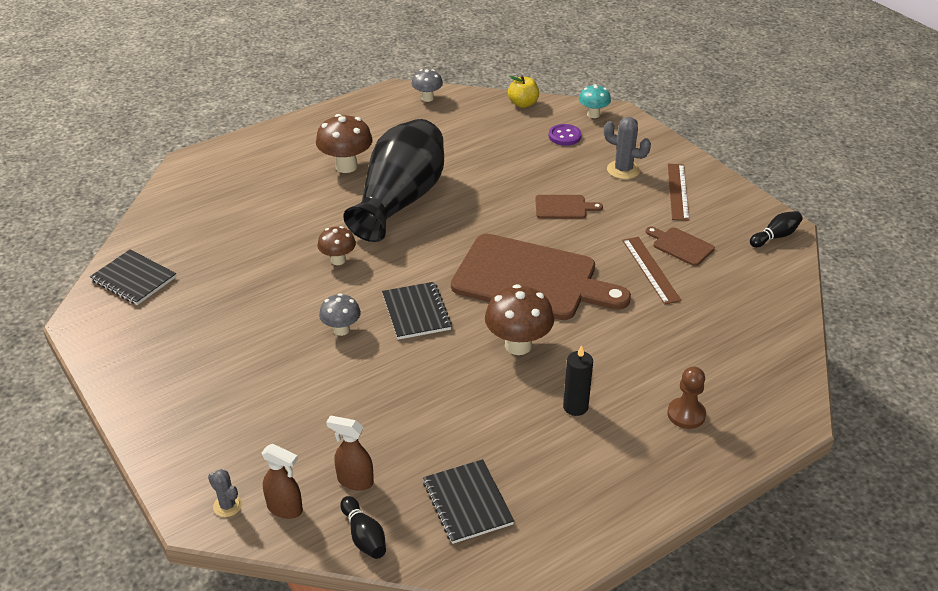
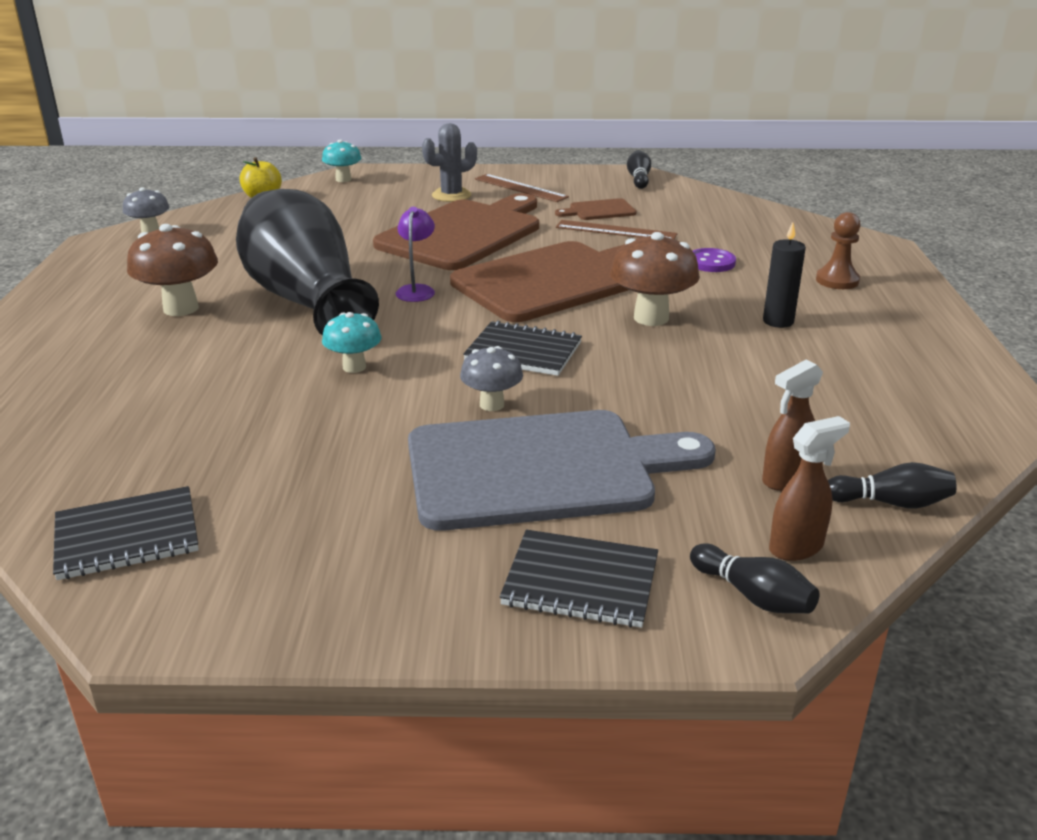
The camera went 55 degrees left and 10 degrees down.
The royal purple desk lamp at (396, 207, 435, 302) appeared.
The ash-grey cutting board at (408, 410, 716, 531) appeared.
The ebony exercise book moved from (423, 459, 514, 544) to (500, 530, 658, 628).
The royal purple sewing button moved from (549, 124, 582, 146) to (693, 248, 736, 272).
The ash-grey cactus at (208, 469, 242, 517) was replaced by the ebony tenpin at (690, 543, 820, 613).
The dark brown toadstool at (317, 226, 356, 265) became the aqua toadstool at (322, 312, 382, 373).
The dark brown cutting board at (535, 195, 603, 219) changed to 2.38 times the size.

**ASSIGNMENT:** Every line in the data that holds "brown" should be copied out.

**WRITTEN RESPONSE:**
The dark brown toadstool at (317, 226, 356, 265) became the aqua toadstool at (322, 312, 382, 373).
The dark brown cutting board at (535, 195, 603, 219) changed to 2.38 times the size.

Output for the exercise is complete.